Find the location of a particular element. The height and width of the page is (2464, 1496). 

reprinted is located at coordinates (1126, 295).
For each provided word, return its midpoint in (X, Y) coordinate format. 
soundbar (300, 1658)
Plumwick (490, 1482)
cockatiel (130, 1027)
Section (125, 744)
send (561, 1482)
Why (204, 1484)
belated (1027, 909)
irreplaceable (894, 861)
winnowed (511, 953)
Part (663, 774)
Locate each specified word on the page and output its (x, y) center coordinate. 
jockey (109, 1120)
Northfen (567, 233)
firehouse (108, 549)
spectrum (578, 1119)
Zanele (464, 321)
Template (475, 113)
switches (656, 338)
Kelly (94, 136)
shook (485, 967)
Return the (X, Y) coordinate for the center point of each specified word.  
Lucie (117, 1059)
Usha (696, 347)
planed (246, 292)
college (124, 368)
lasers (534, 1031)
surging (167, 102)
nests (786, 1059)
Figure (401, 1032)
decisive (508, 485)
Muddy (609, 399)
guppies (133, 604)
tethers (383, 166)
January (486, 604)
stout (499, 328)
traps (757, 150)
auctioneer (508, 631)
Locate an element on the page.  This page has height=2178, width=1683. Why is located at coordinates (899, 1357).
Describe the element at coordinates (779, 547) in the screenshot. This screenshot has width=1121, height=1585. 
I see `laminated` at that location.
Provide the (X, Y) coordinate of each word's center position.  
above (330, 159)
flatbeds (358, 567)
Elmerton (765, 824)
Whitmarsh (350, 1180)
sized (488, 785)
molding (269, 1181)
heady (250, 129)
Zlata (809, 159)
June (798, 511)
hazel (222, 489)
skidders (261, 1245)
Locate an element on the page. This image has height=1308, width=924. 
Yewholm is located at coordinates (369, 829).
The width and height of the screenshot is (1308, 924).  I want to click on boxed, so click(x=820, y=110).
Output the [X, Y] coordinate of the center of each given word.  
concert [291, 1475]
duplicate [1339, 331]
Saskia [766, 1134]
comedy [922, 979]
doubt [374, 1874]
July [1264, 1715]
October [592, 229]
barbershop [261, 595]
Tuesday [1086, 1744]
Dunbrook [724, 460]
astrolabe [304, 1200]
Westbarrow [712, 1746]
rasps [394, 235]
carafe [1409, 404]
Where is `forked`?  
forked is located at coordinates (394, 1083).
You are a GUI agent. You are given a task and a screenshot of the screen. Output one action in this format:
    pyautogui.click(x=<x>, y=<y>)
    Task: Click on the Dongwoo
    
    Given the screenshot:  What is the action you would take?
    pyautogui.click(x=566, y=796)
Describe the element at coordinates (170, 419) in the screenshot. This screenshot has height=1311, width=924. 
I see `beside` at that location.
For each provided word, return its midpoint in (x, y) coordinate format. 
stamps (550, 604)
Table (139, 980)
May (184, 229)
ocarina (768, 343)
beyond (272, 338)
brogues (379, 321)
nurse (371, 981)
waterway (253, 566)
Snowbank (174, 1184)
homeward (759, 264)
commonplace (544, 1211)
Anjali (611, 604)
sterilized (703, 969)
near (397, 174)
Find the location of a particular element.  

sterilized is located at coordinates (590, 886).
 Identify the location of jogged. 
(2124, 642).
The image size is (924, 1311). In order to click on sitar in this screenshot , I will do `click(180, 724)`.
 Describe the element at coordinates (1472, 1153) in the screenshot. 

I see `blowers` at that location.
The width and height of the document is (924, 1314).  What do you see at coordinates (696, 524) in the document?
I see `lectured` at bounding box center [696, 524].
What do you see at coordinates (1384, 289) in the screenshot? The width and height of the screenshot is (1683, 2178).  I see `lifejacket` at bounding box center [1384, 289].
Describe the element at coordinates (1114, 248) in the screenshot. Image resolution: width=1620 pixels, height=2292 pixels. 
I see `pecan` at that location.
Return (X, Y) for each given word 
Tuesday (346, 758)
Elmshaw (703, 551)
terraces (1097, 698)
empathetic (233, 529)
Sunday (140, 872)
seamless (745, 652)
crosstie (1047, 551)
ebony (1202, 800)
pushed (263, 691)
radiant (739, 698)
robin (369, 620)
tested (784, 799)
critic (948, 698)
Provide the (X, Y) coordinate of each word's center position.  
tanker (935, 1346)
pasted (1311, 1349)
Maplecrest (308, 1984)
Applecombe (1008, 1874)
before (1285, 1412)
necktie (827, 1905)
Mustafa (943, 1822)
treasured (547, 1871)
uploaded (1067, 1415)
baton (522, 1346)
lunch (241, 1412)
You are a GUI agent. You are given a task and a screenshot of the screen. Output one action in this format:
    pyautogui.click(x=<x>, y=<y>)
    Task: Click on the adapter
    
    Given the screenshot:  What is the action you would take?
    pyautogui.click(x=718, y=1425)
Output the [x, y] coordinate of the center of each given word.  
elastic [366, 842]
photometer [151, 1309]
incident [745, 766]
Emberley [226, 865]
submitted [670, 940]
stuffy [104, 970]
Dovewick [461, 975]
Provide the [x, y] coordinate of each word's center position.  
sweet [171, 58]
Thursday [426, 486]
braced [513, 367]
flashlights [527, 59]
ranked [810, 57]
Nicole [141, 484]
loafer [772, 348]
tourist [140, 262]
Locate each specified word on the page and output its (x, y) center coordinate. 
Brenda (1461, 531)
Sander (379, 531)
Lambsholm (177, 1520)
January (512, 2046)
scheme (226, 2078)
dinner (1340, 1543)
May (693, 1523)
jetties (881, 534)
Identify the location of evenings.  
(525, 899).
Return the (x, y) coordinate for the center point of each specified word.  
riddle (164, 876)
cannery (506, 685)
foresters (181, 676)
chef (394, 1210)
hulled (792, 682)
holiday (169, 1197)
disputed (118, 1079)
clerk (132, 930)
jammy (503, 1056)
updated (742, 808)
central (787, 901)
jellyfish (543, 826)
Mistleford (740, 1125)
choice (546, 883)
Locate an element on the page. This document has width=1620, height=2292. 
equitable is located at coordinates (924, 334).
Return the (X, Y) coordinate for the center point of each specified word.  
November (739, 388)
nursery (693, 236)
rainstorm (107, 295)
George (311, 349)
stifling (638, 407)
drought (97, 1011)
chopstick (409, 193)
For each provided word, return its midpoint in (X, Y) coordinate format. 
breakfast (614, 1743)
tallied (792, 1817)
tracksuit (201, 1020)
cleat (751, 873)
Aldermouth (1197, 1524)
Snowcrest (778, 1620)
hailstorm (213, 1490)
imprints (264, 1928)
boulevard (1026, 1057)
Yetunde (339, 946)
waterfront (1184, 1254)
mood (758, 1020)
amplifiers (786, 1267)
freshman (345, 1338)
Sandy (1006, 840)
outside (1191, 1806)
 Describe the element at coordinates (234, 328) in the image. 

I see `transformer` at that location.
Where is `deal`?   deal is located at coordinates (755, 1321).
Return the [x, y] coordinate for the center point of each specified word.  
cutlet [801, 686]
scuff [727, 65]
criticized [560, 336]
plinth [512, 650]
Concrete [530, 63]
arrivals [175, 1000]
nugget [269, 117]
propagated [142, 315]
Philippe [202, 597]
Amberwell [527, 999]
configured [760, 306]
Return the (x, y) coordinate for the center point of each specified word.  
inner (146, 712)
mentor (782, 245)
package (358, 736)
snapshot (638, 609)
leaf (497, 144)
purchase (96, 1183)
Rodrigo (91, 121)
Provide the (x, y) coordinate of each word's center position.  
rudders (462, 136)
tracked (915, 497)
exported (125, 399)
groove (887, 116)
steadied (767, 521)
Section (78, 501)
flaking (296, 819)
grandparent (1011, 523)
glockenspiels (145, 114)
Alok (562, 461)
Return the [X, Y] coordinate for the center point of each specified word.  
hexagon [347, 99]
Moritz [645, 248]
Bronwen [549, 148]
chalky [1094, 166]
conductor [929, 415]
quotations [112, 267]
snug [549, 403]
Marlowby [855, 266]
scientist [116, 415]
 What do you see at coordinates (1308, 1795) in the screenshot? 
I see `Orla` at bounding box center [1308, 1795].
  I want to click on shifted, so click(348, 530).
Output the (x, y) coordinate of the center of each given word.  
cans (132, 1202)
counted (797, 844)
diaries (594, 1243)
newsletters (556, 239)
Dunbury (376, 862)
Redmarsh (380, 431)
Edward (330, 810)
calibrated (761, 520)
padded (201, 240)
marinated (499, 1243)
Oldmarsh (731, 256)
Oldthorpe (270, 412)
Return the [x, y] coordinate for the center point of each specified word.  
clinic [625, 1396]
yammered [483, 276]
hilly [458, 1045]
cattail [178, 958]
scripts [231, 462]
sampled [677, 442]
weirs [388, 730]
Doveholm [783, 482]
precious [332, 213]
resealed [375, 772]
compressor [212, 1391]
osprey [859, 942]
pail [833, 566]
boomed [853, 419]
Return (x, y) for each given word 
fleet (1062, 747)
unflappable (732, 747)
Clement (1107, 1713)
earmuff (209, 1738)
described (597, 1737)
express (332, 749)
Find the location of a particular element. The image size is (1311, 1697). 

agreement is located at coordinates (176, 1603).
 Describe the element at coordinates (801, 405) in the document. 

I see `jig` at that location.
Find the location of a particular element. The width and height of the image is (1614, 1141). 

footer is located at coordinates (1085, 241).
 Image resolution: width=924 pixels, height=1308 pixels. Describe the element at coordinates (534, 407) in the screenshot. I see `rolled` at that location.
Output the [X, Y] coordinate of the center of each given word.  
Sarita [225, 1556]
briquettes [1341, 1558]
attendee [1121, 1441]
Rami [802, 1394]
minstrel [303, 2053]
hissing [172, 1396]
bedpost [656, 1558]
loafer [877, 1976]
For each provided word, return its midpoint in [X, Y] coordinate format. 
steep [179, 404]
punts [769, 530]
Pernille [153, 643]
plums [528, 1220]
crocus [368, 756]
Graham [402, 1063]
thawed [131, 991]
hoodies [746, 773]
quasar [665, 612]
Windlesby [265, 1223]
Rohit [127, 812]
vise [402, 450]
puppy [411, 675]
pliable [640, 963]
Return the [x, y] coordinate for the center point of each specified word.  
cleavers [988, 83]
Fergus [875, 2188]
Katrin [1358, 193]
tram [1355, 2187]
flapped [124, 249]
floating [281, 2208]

★ ★ ★

• **TASK DESCRIPTION**
Change "tanker" to "freighter" in everything from the line with "pushed (263, 691)" down to the line with "necktie (827, 1905)". Give those lines again, leaving everything else as it is.

• **RESPONSE**
pushed (263, 691)
radiant (739, 698)
robin (369, 620)
tested (784, 799)
critic (948, 698)
Provide the (X, Y) coordinate of each word's center position.  
freighter (935, 1346)
pasted (1311, 1349)
Maplecrest (308, 1984)
Applecombe (1008, 1874)
before (1285, 1412)
necktie (827, 1905)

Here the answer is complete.